(PROVIDED RECORDS Opens)
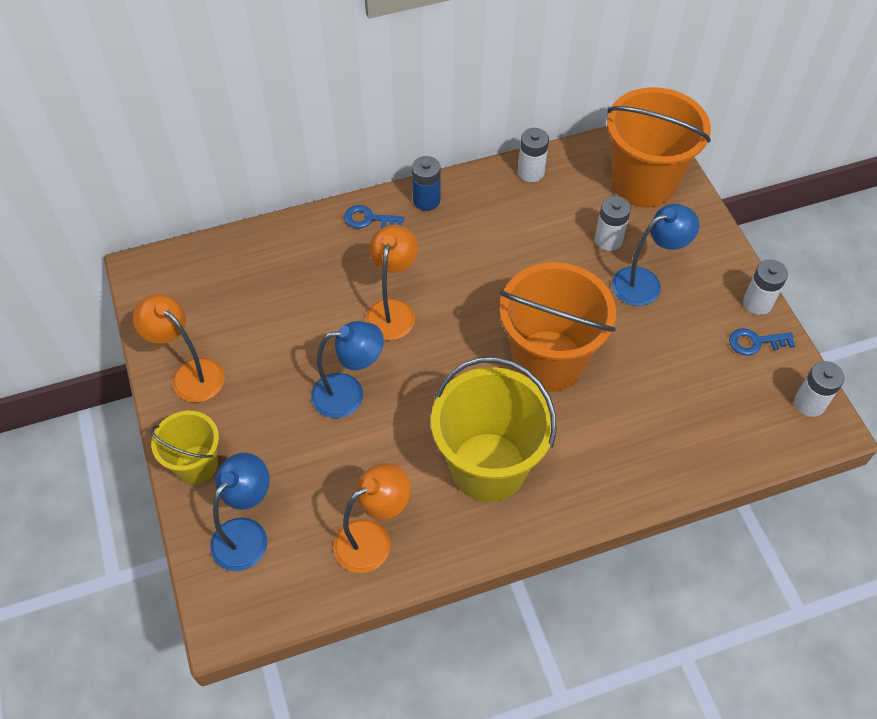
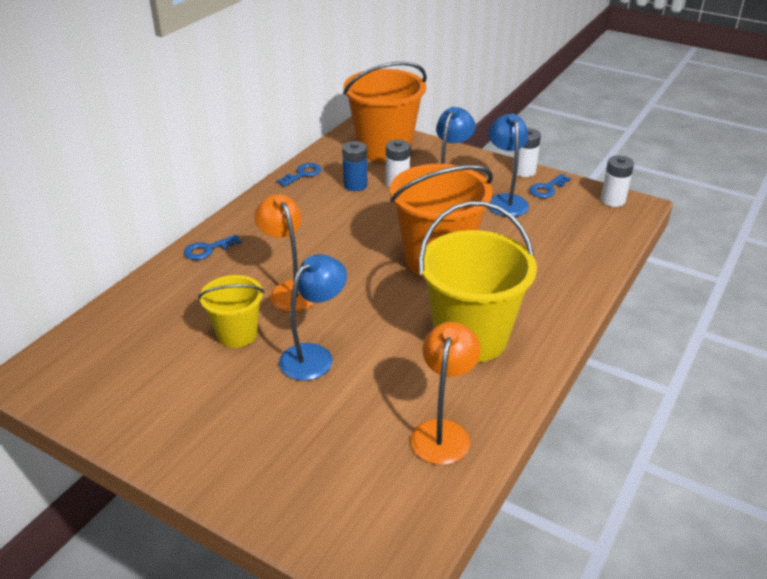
camera: 40 degrees left, 20 degrees down
(190, 374) = (154, 421): orange lamp -> none
(196, 464) = (231, 479): yellow bucket -> yellow bucket (237, 334)
(247, 534) = (335, 497): blue lamp -> blue lamp (505, 201)
(426, 200) = (242, 220): blue battery -> blue battery (355, 185)
(531, 172) = (302, 174): white battery -> blue key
(PROVIDED RECORDS Closes)
EXERCISE: The material above holds pictures; copy everything else in it exactly.

YOUR RESPONSE:
camera: 40 degrees left, 20 degrees down
(190, 374) = (154, 421): orange lamp -> none
(196, 464) = (231, 479): yellow bucket -> yellow bucket (237, 334)
(247, 534) = (335, 497): blue lamp -> blue lamp (505, 201)
(426, 200) = (242, 220): blue battery -> blue battery (355, 185)
(531, 172) = (302, 174): white battery -> blue key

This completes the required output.